(Saved data entries):
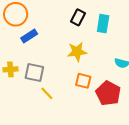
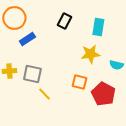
black rectangle: (78, 17) -> (64, 21), moved
yellow star: (77, 52) -> (90, 54), moved

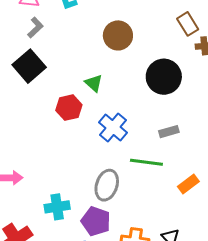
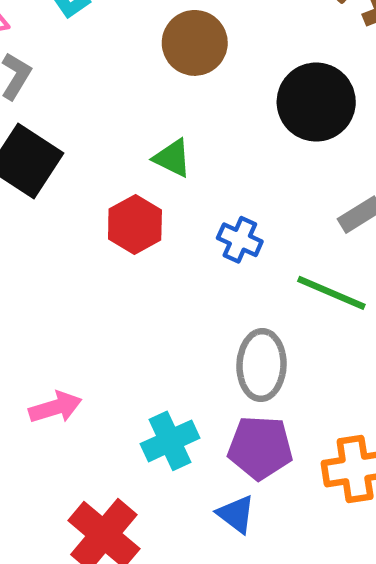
blue cross: (113, 127) -> (240, 240), size x0.7
green line: (146, 162) -> (331, 293), turned 32

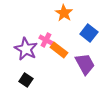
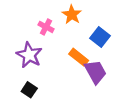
pink cross: (46, 40) -> (46, 27), moved
orange rectangle: (59, 50) -> (79, 57), moved

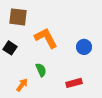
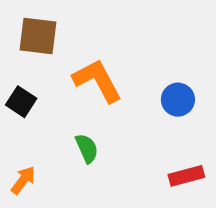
red rectangle: (74, 83) -> (186, 176), moved
orange arrow: (22, 85) -> (23, 180), moved

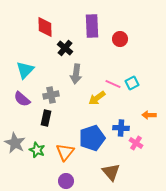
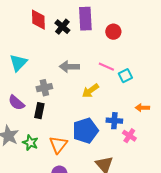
black cross: (65, 48) -> (62, 27), moved
gray arrow: (76, 74) -> (69, 67), turned 84
pink line: (113, 84) -> (106, 67), moved
purple semicircle: (22, 99) -> (16, 103), moved

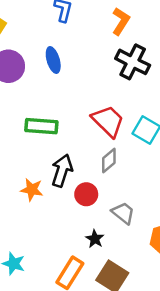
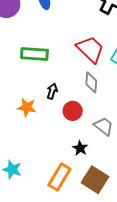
gray diamond: (109, 161) -> (91, 82), turned -45
black arrow: (62, 171) -> (52, 91), size x0.6

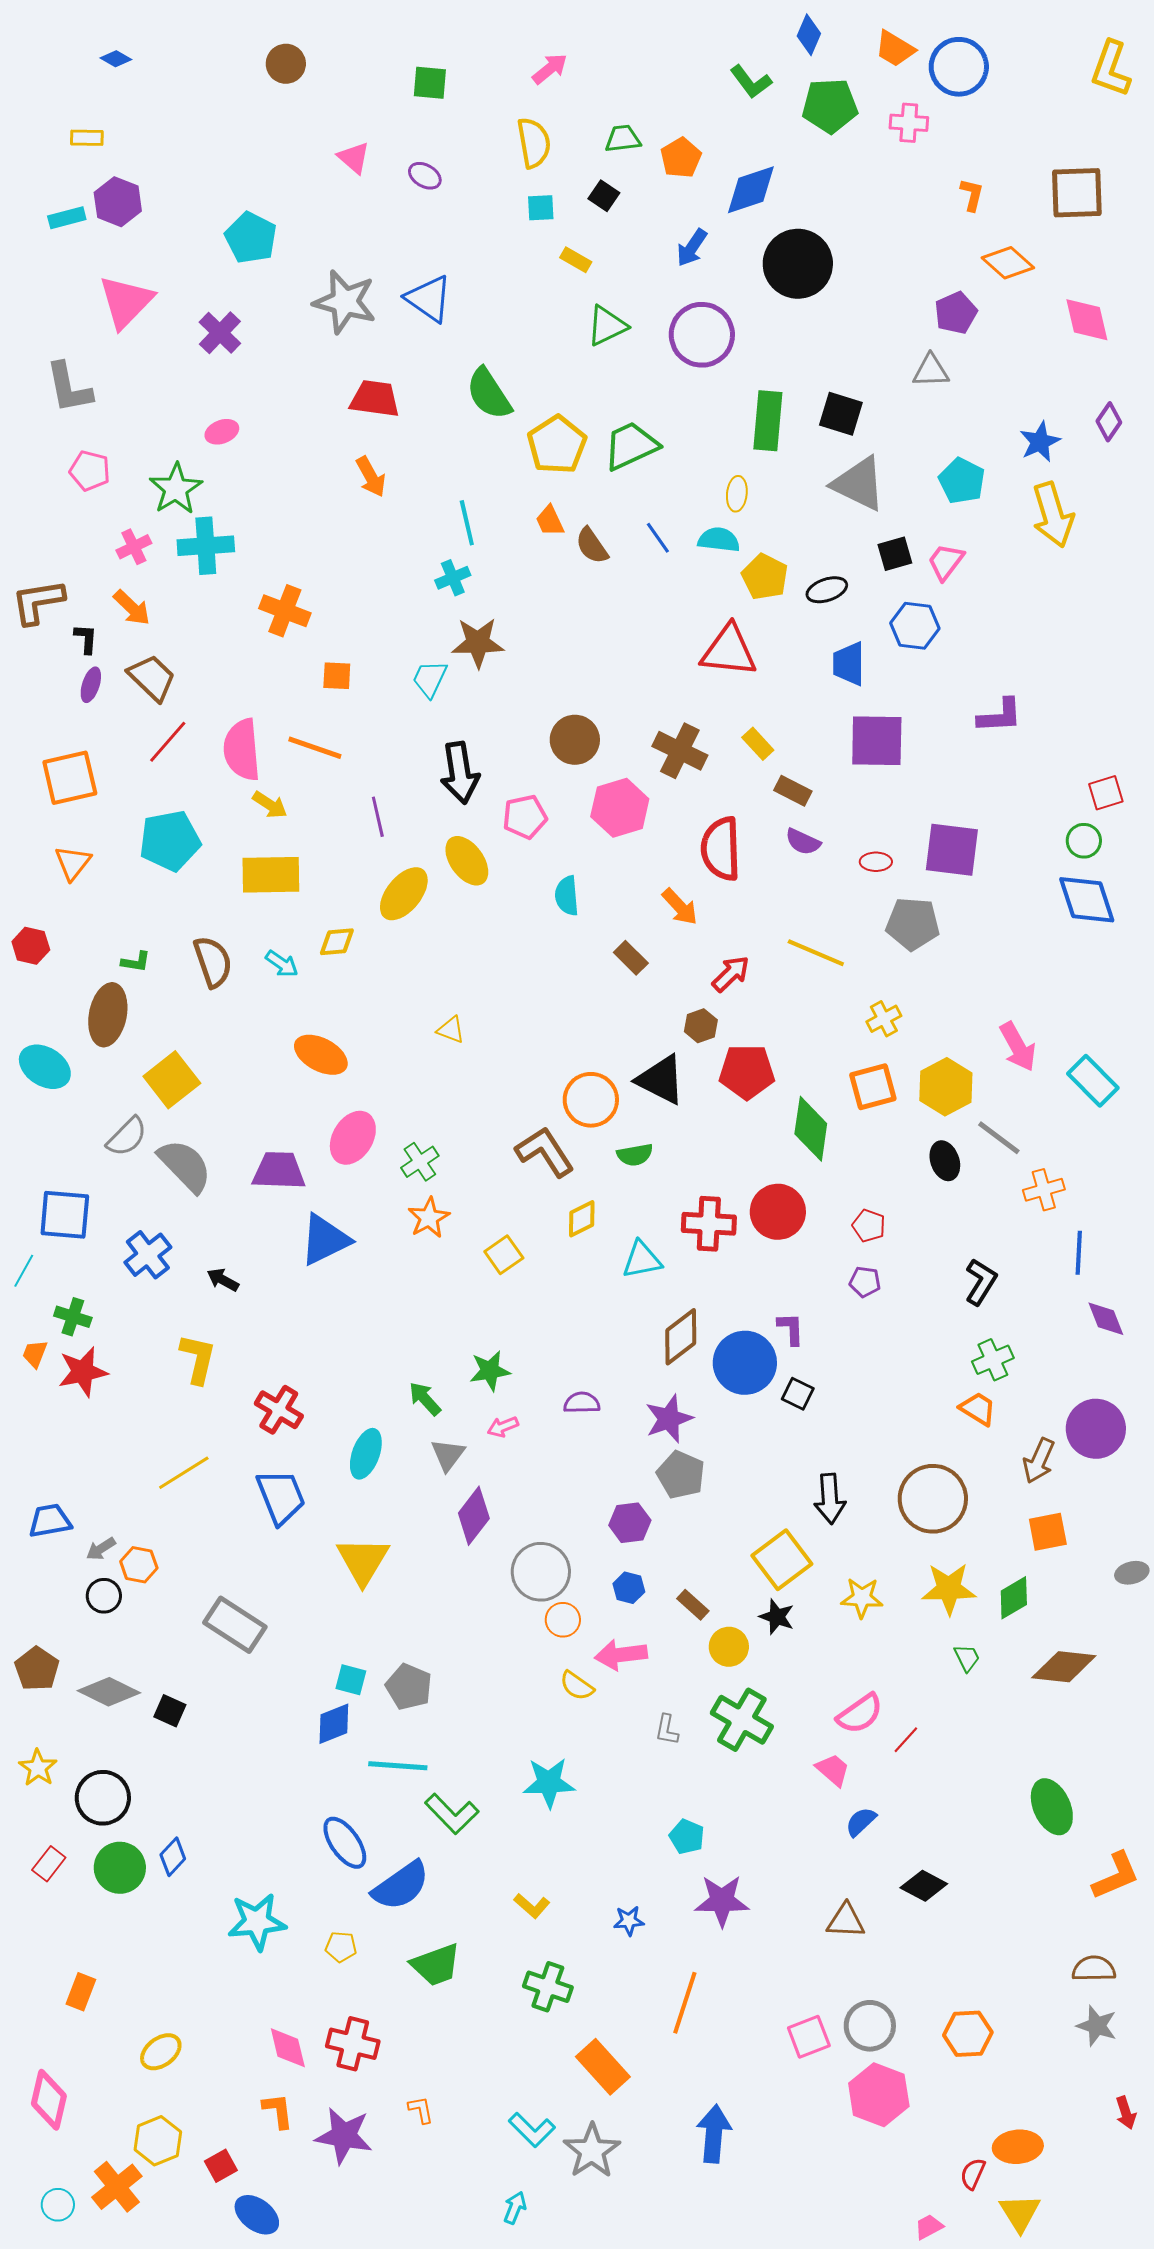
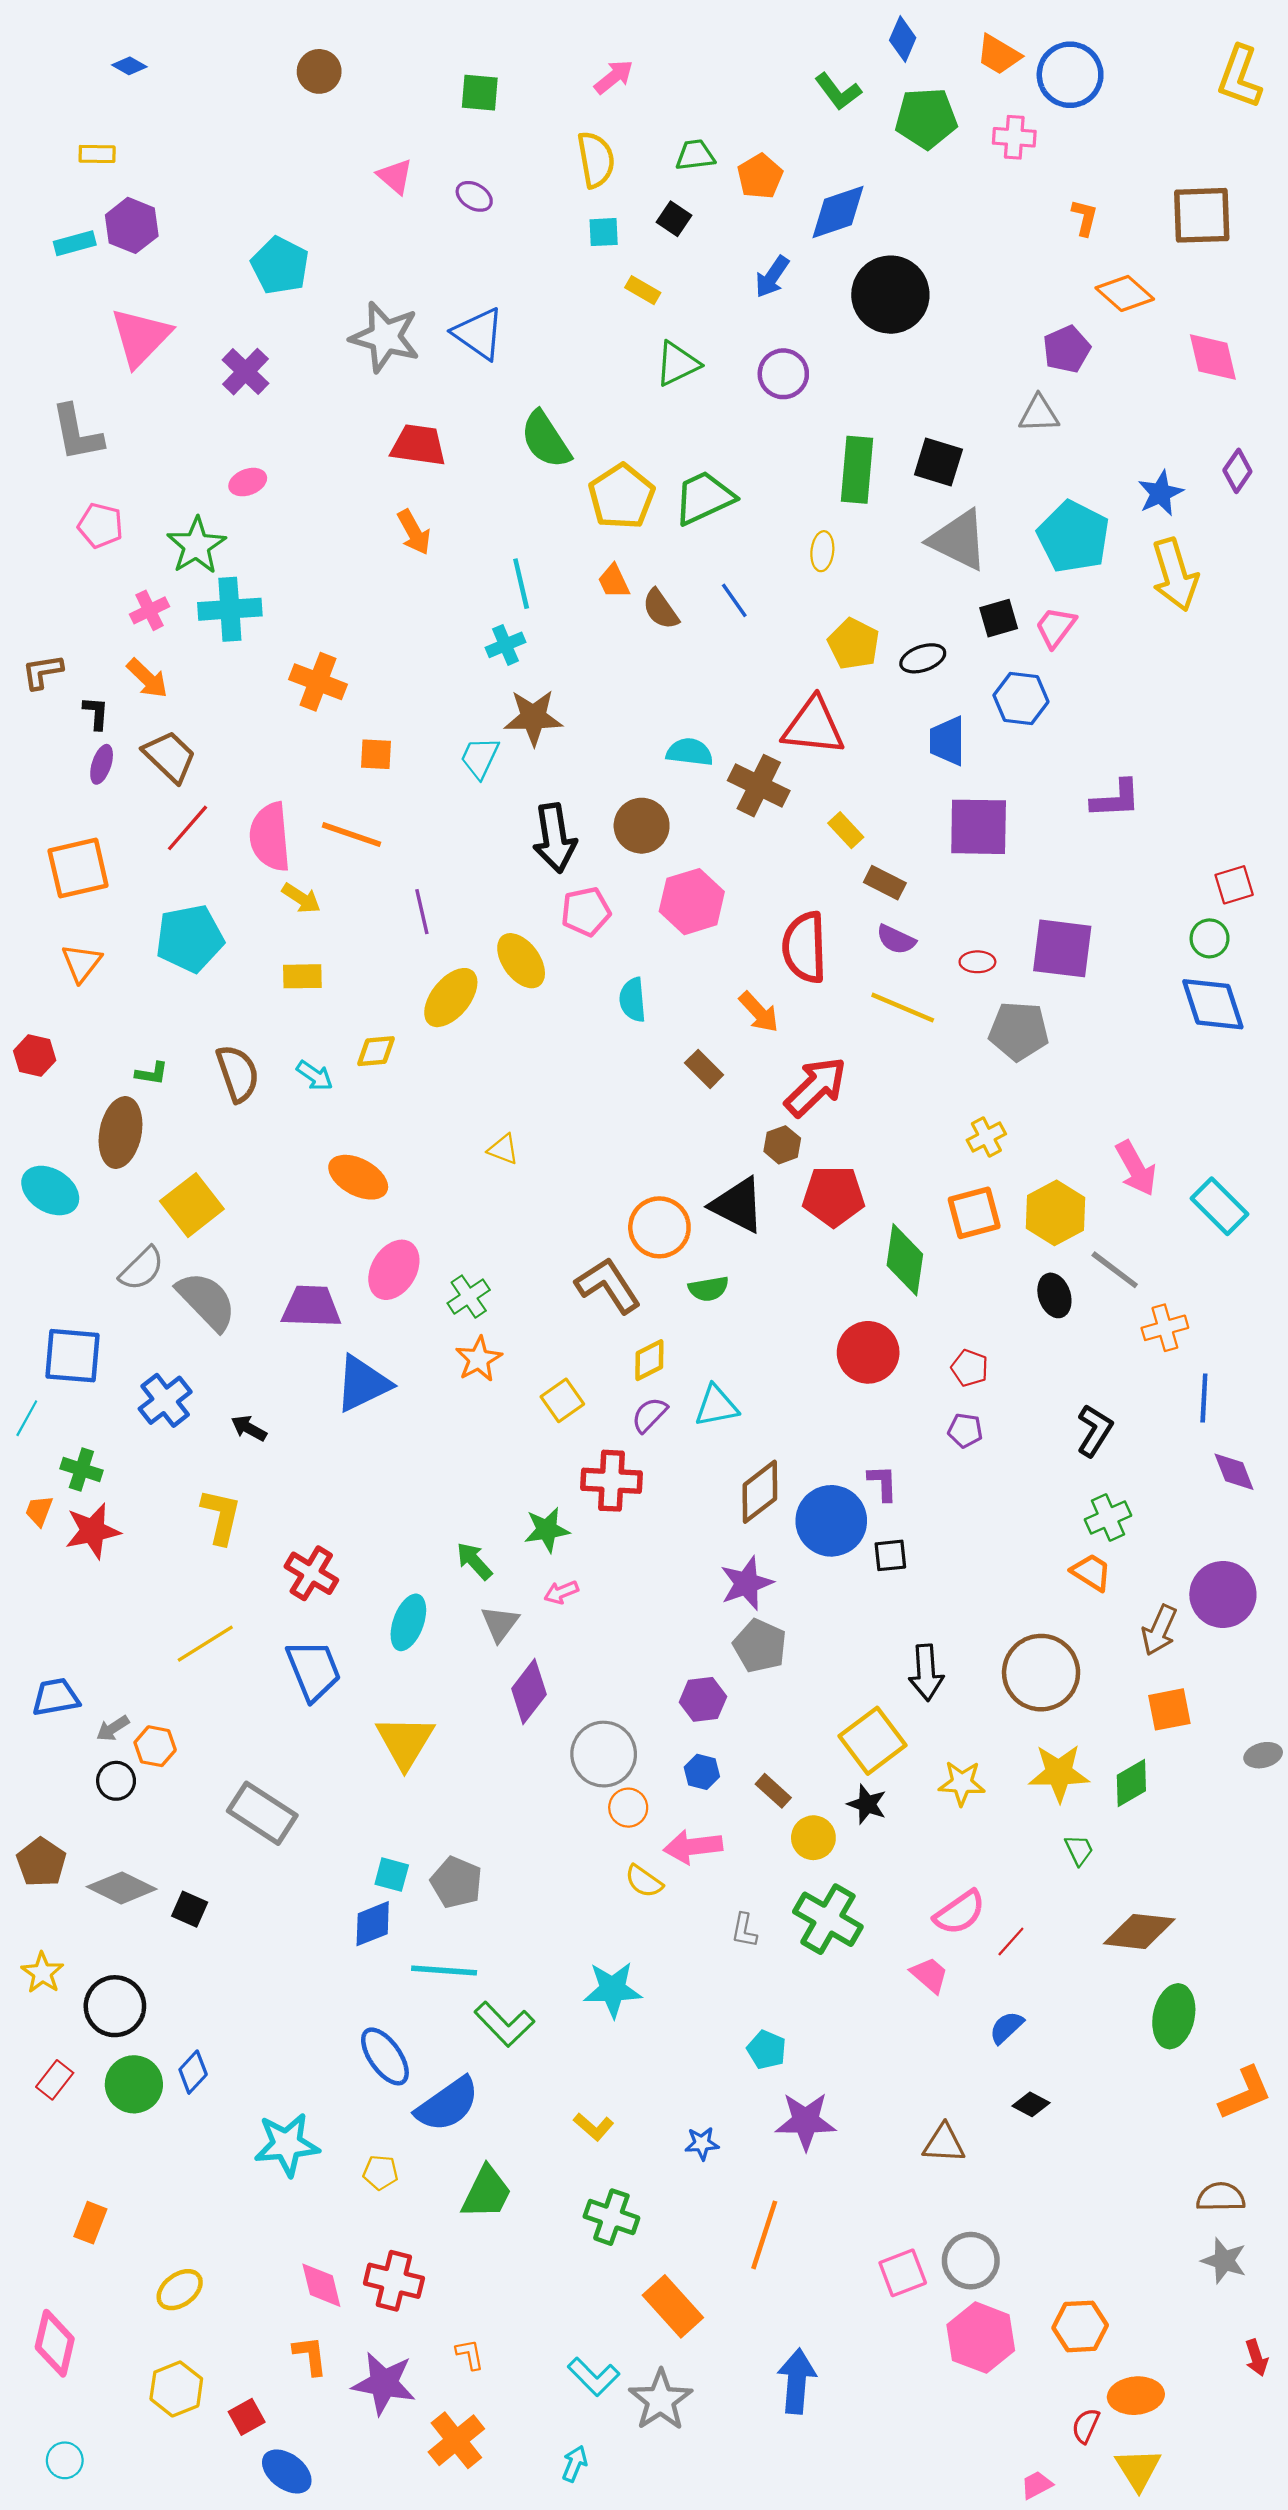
purple circle: (702, 335) -> (783, 374), size x0.7
cyan pentagon: (962, 481) -> (1073, 537), size x1.4
cyan semicircle: (719, 540) -> (690, 752), moved
brown L-shape: (38, 602) -> (42, 672), size x0.7
brown cross: (680, 751) -> (759, 786), moved
black arrow: (460, 773) -> (555, 838), moved
yellow rectangle: (271, 875) -> (302, 976), size x0.6
yellow line: (816, 953) -> (903, 1008), moved
red arrow: (731, 974) -> (816, 1087), size x1.5
red cross: (709, 1224) -> (611, 1481), moved
black square: (798, 1394) -> (890, 1555), turned -32
purple semicircle: (582, 1403) -> (649, 1415), moved, turned -45
brown diamond: (1064, 1667) -> (1139, 1931), moved
green ellipse: (1052, 1807) -> (1174, 2016), turned 36
blue semicircle: (861, 1822) -> (1006, 2027), moved
black diamond: (924, 1886) -> (1031, 2104), size x0.7
green trapezoid: (436, 1965) -> (486, 2193), turned -44
orange hexagon: (968, 2034) -> (1080, 2326), moved
orange cross: (117, 2187) -> (456, 2440), moved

(What is expected): Working from the line containing "pink cross: (46, 40) -> (46, 27), moved" to the last line of the data, retype every line exactly, both ends included, and leave out all pictures.

(Answer for the task):
pink cross: (46, 40) -> (46, 27), moved
orange rectangle: (59, 50) -> (79, 57), moved

red rectangle: (74, 83) -> (186, 176), moved
orange arrow: (22, 85) -> (23, 180), moved

black cross: (65, 48) -> (62, 27), moved
gray arrow: (76, 74) -> (69, 67), turned 84
pink line: (113, 84) -> (106, 67), moved
purple semicircle: (22, 99) -> (16, 103), moved

gray diamond: (109, 161) -> (91, 82), turned -45
black arrow: (62, 171) -> (52, 91), size x0.6

purple circle: (702, 335) -> (783, 374), size x0.7
cyan pentagon: (962, 481) -> (1073, 537), size x1.4
cyan semicircle: (719, 540) -> (690, 752), moved
brown L-shape: (38, 602) -> (42, 672), size x0.7
brown cross: (680, 751) -> (759, 786), moved
black arrow: (460, 773) -> (555, 838), moved
yellow rectangle: (271, 875) -> (302, 976), size x0.6
yellow line: (816, 953) -> (903, 1008), moved
red arrow: (731, 974) -> (816, 1087), size x1.5
red cross: (709, 1224) -> (611, 1481), moved
black square: (798, 1394) -> (890, 1555), turned -32
purple semicircle: (582, 1403) -> (649, 1415), moved, turned -45
brown diamond: (1064, 1667) -> (1139, 1931), moved
green ellipse: (1052, 1807) -> (1174, 2016), turned 36
blue semicircle: (861, 1822) -> (1006, 2027), moved
black diamond: (924, 1886) -> (1031, 2104), size x0.7
green trapezoid: (436, 1965) -> (486, 2193), turned -44
orange hexagon: (968, 2034) -> (1080, 2326), moved
orange cross: (117, 2187) -> (456, 2440), moved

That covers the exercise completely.